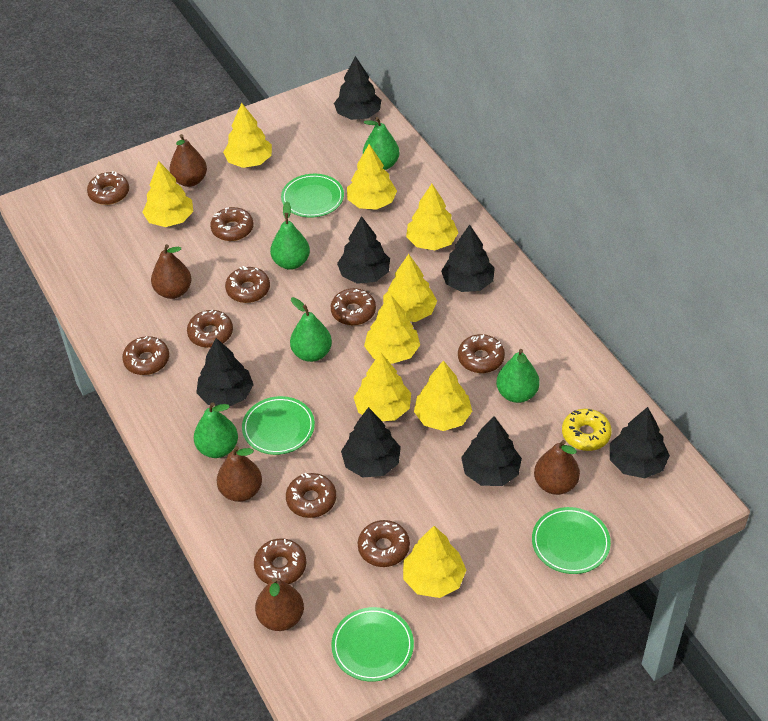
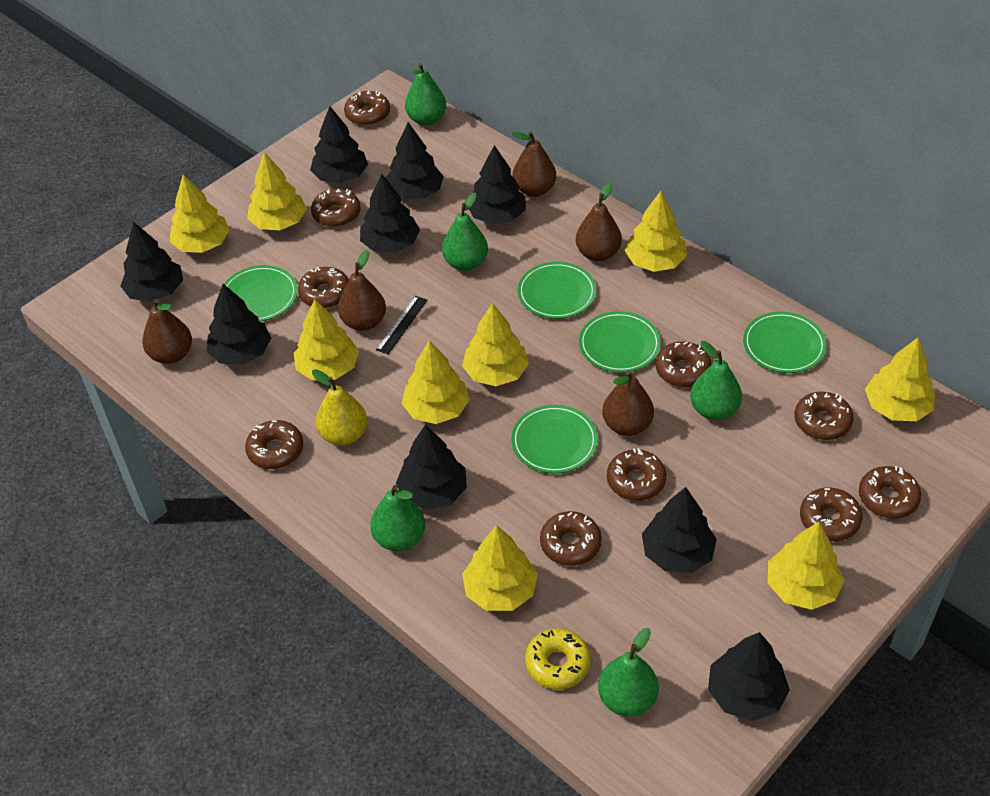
black ruler: 0 -> 1
black tree: 7 -> 9
green plate: 4 -> 5
yellow pear: 0 -> 1

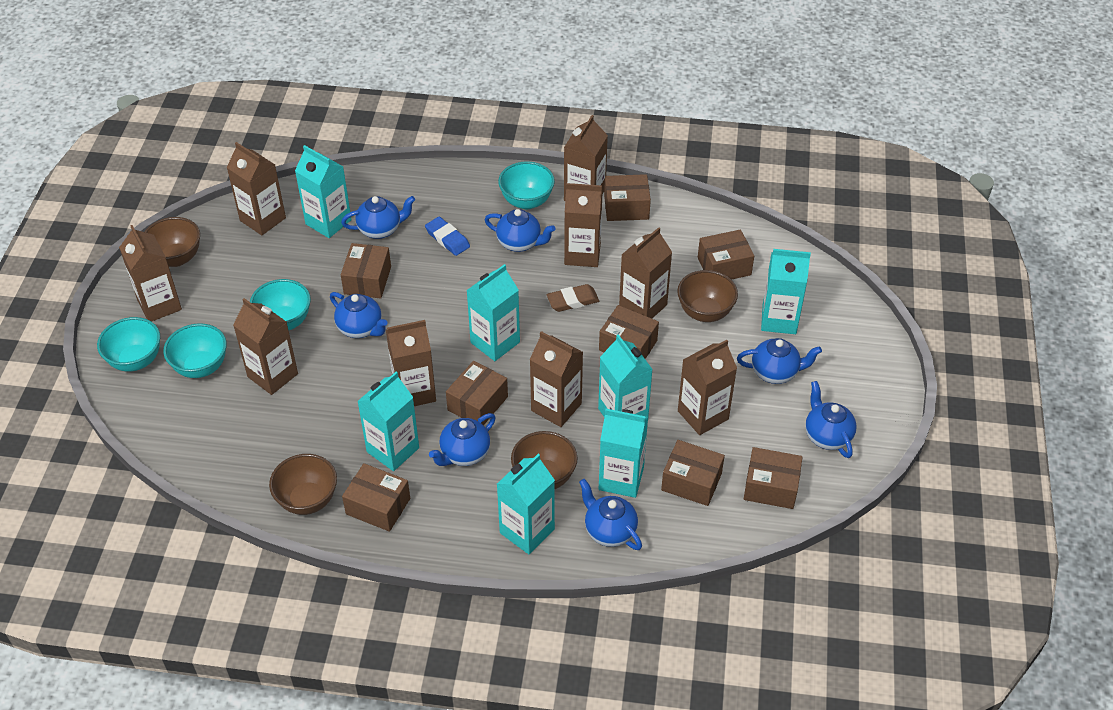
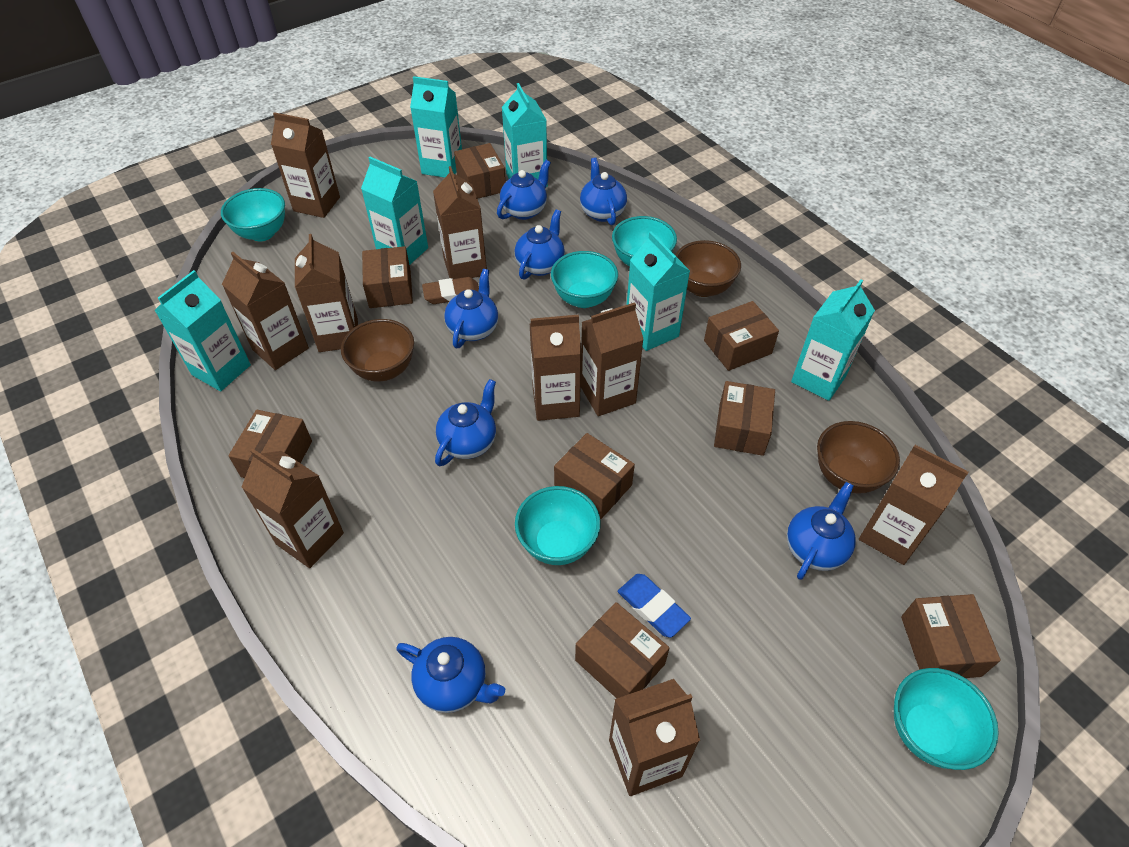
brown bowl: 4 -> 3
turquoise bowl: 4 -> 5
turquoise carton: 7 -> 6

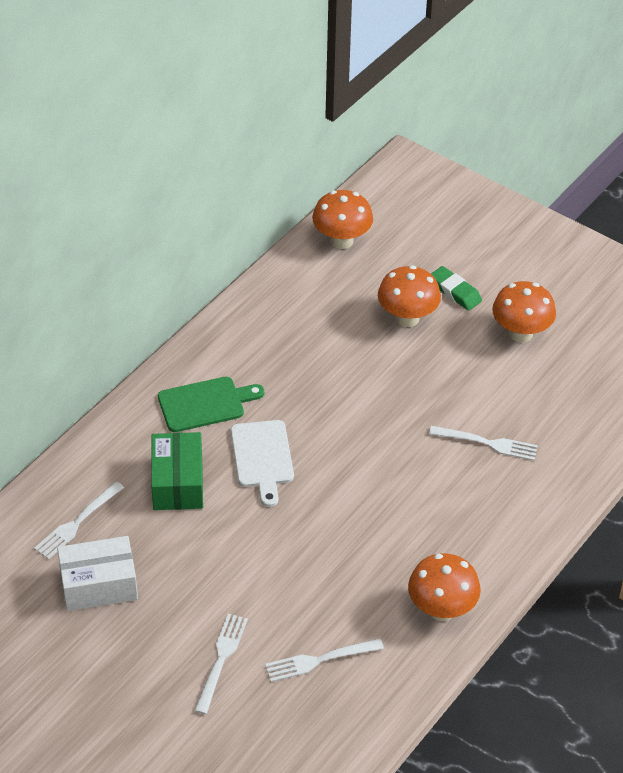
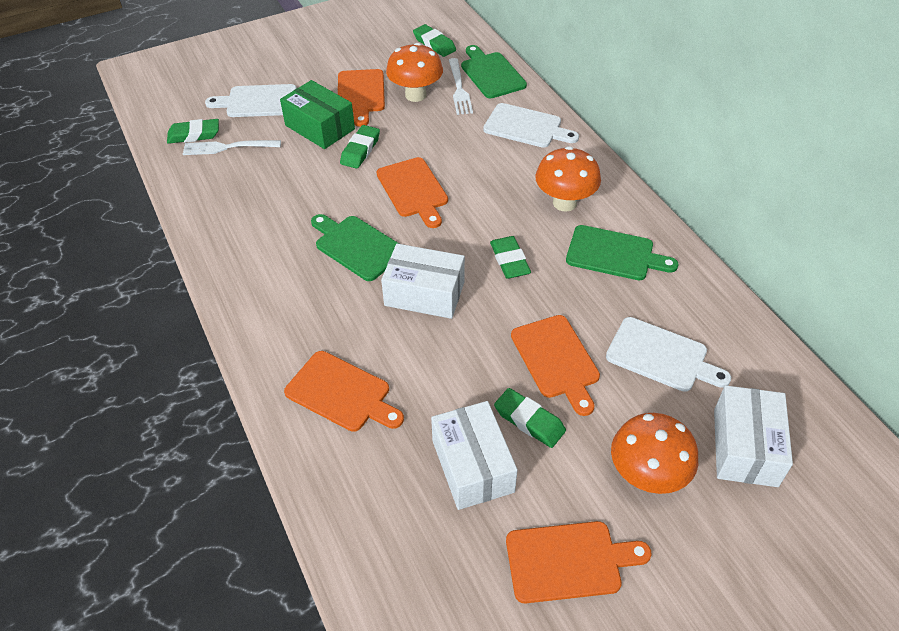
green cutting board: 1 -> 3
green eraser: 1 -> 5
orange cutting board: 0 -> 5
orange mushroom: 4 -> 3
white box: 1 -> 3
white cutting board: 1 -> 3
white fork: 4 -> 2

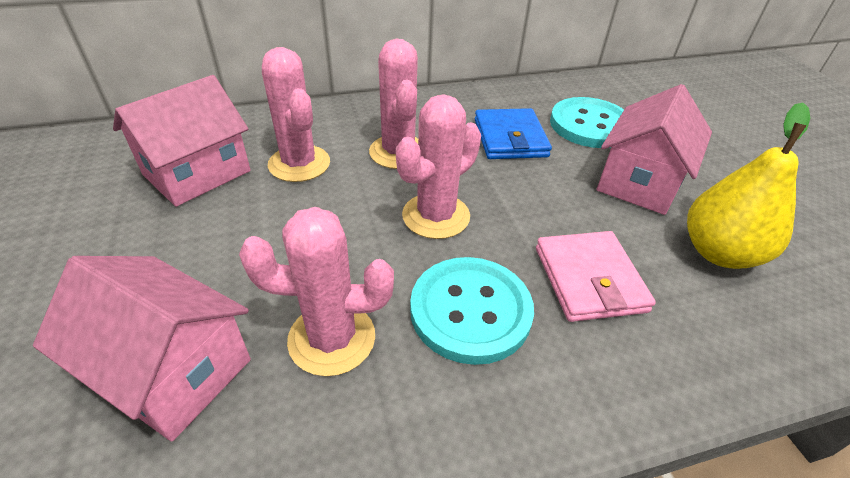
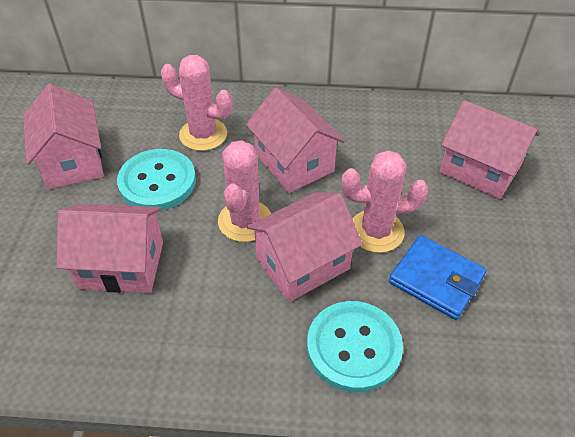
pink cactus: 4 -> 3
pink house: 3 -> 5
pink wallet: 1 -> 0
yellow pear: 1 -> 0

━━━━━━━━━━━━━━━━━━━━

## What needs to be done
What is needed is an exact copy of the records above, with no pictures in it.

## Answer to the exercise
black ruler: 0 -> 1
black tree: 7 -> 9
green plate: 4 -> 5
yellow pear: 0 -> 1

brown bowl: 4 -> 3
turquoise bowl: 4 -> 5
turquoise carton: 7 -> 6

green cutting board: 1 -> 3
green eraser: 1 -> 5
orange cutting board: 0 -> 5
orange mushroom: 4 -> 3
white box: 1 -> 3
white cutting board: 1 -> 3
white fork: 4 -> 2

pink cactus: 4 -> 3
pink house: 3 -> 5
pink wallet: 1 -> 0
yellow pear: 1 -> 0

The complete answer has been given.